▸ THE PROBLEM
Wherever the listing holds a picture, leave it out, and copy the remainder exactly.

-------- MATERIAL FOR THIS EXERCISE --------

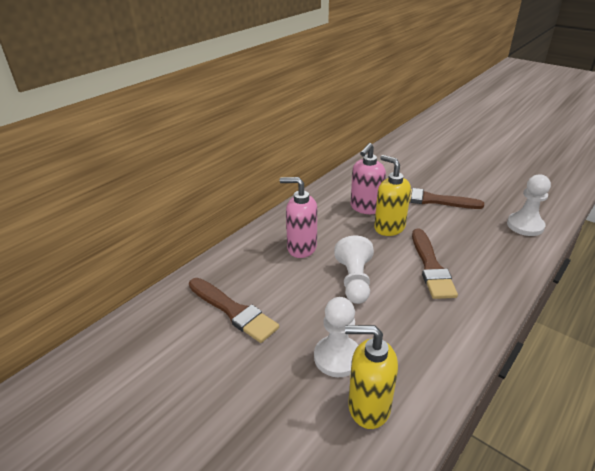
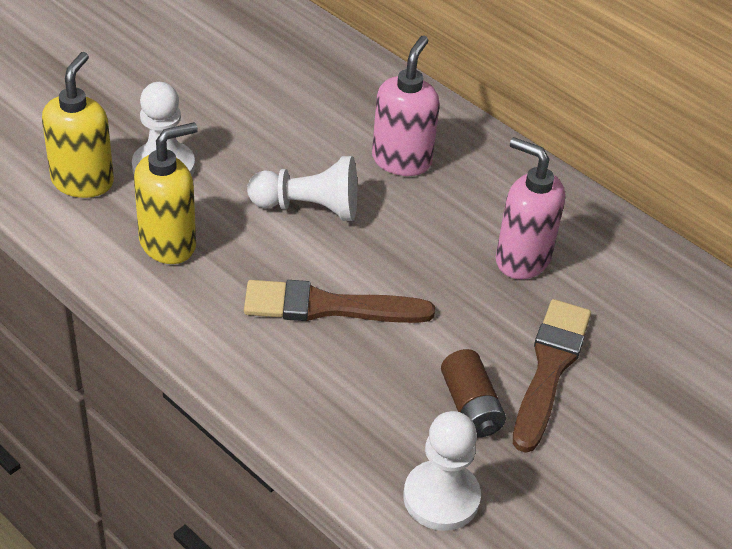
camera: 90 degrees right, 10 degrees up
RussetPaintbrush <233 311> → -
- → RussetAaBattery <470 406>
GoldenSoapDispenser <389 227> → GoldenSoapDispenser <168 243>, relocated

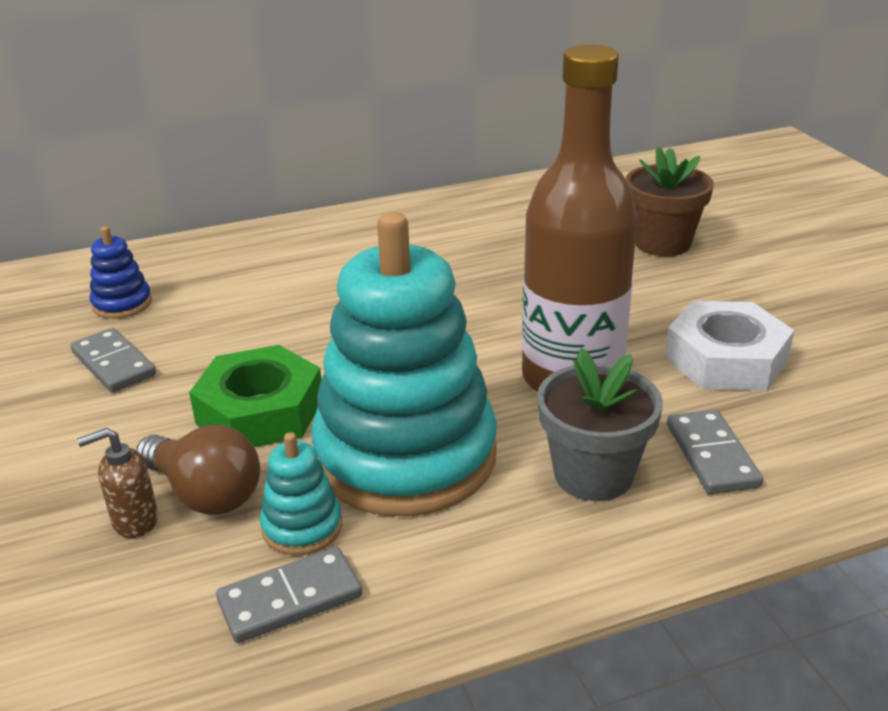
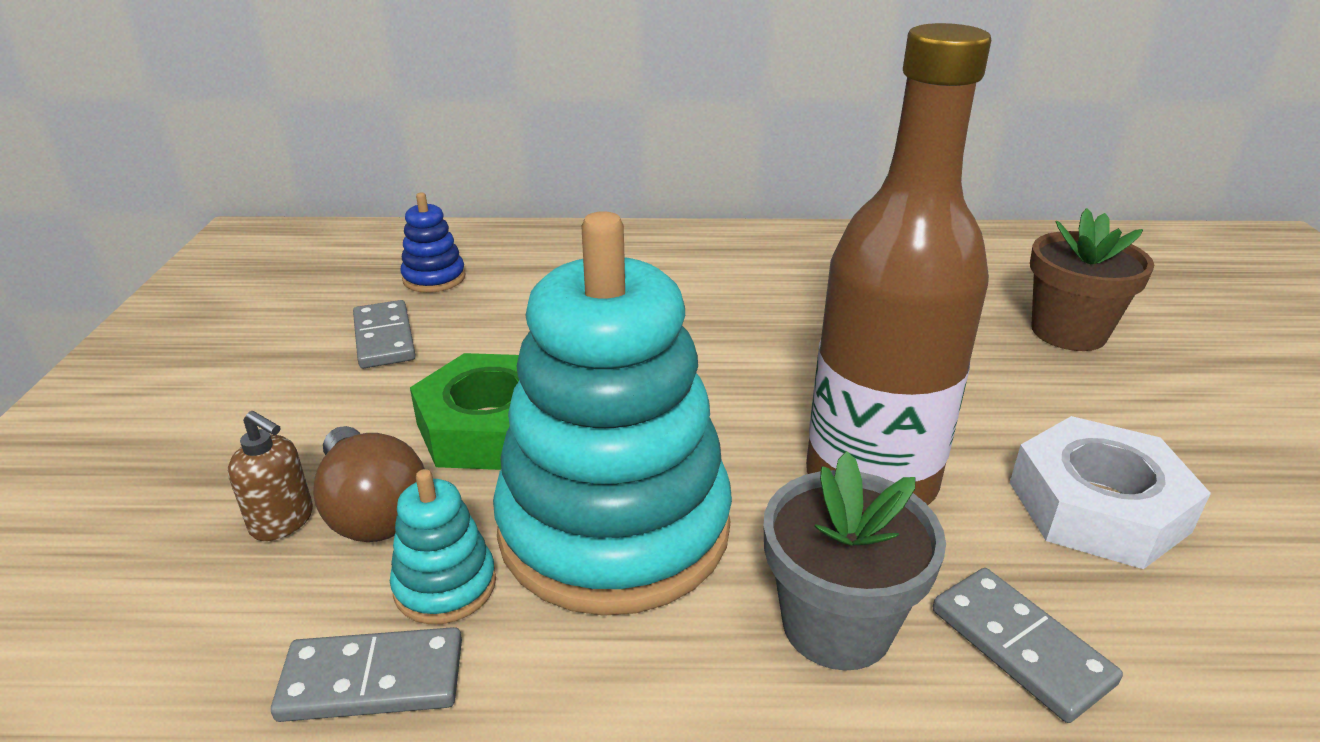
camera: 20 degrees right, 0 degrees up
RussetSoapDispenser <134 521> → RussetSoapDispenser <283 521>, 150 degrees counterclockwise
AshGreyDominoPiece <711 455> → AshGreyDominoPiece <1020 646>, 45 degrees counterclockwise

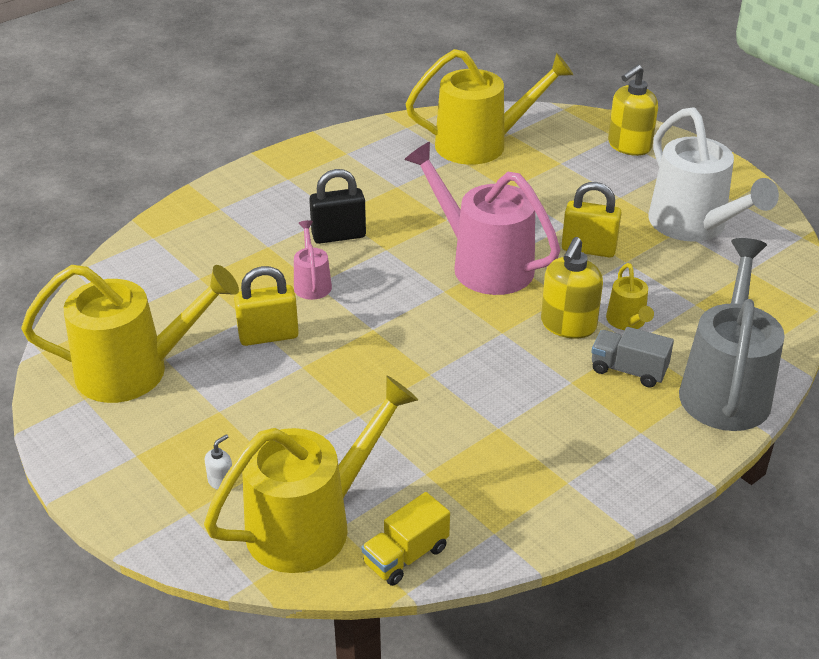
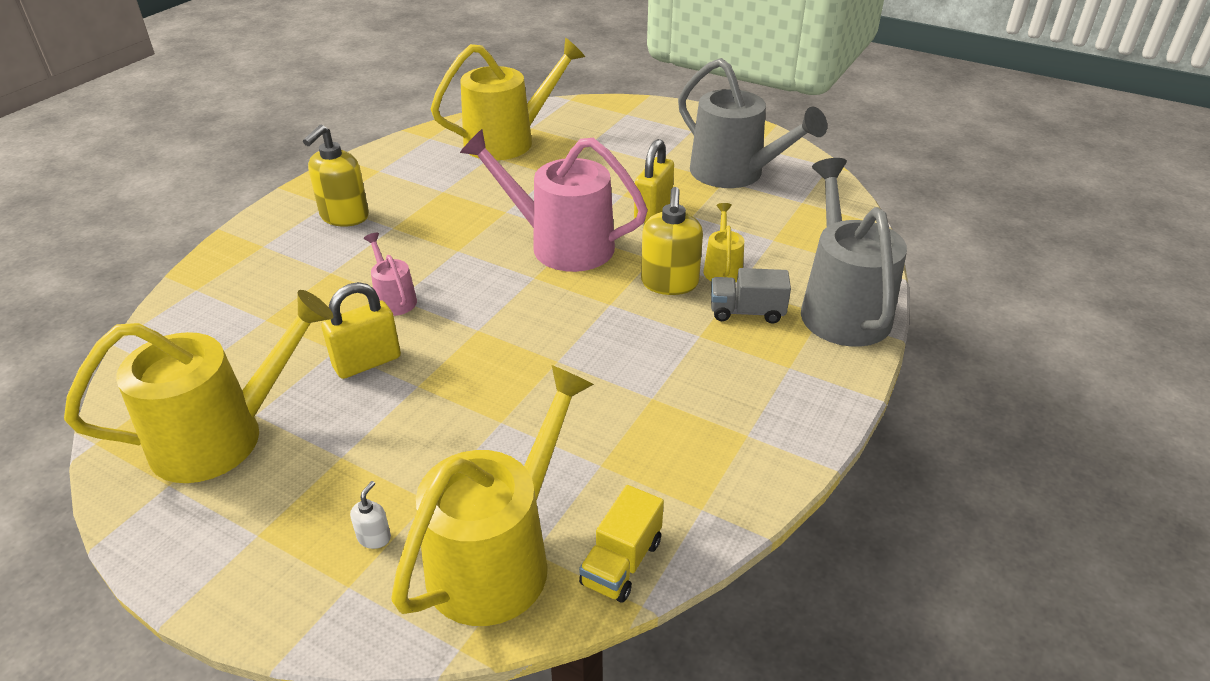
camera: 20 degrees left, 0 degrees up
EbonyPadlock <338 236> → -
GoldenSoapDispenser <629 146> → GoldenSoapDispenser <344 216>, relocated
SnowWhiteSprinklingCan <694 226> → AshGreySprinklingCan <735 174>
GoldenPadlock <588 249> → GoldenPadlock <653 211>, 60 degrees counterclockwise
GoldenSprinklingCan <627 322> → GoldenSprinklingCan <722 268>, 150 degrees counterclockwise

--------

▸ TASK SOLUTION
camera: 90 degrees right, 10 degrees up
RussetPaintbrush <233 311> → -
- → RussetAaBattery <470 406>
GoldenSoapDispenser <389 227> → GoldenSoapDispenser <168 243>, relocated

camera: 20 degrees right, 0 degrees up
RussetSoapDispenser <134 521> → RussetSoapDispenser <283 521>, 150 degrees counterclockwise
AshGreyDominoPiece <711 455> → AshGreyDominoPiece <1020 646>, 45 degrees counterclockwise

camera: 20 degrees left, 0 degrees up
EbonyPadlock <338 236> → -
GoldenSoapDispenser <629 146> → GoldenSoapDispenser <344 216>, relocated
SnowWhiteSprinklingCan <694 226> → AshGreySprinklingCan <735 174>
GoldenPadlock <588 249> → GoldenPadlock <653 211>, 60 degrees counterclockwise
GoldenSprinklingCan <627 322> → GoldenSprinklingCan <722 268>, 150 degrees counterclockwise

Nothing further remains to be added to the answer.